◆ The problem:
Scan the records below for the word "size". Copy each line where it appears.

········

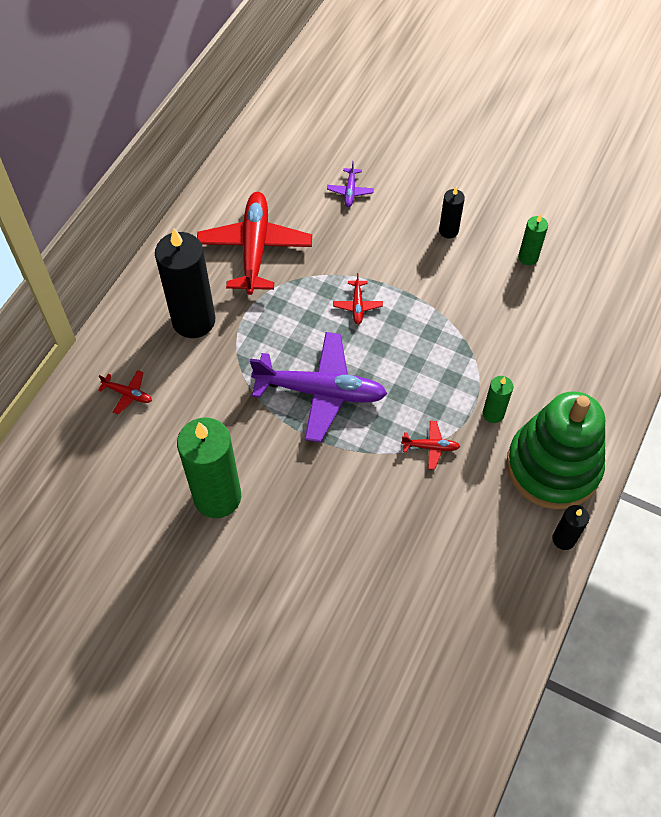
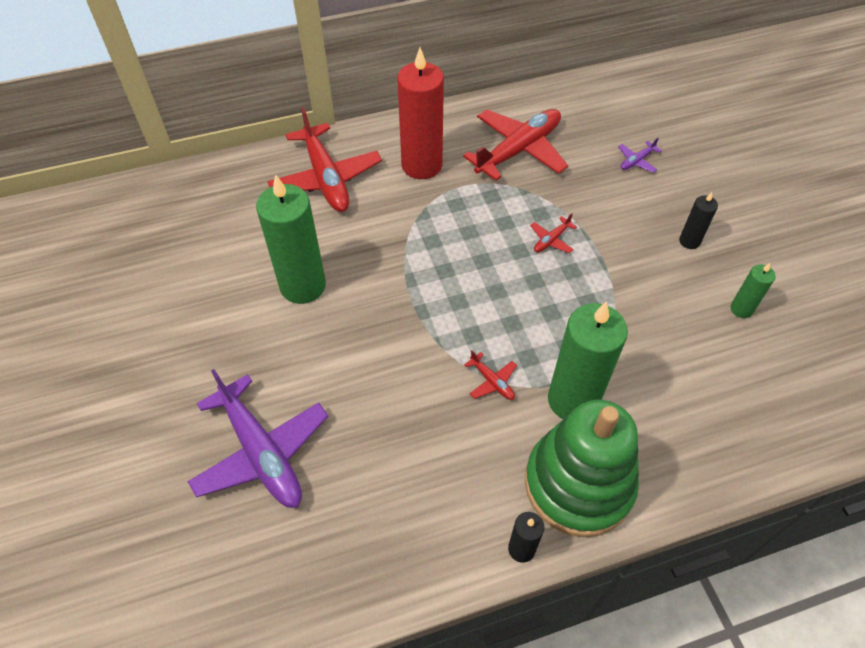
camera: 45 degrees right, 5 degrees down
(128, 394) = (326, 178): red plane -> red plane, size x2.38
(193, 320) = (421, 165): black candle -> red candle
(321, 391) = (454, 276): purple plane -> purple plane (261, 452)
(493, 413) = (573, 400): green candle -> green candle, size x2.09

········

◆ Answer box:
(128, 394) = (326, 178): red plane -> red plane, size x2.38
(493, 413) = (573, 400): green candle -> green candle, size x2.09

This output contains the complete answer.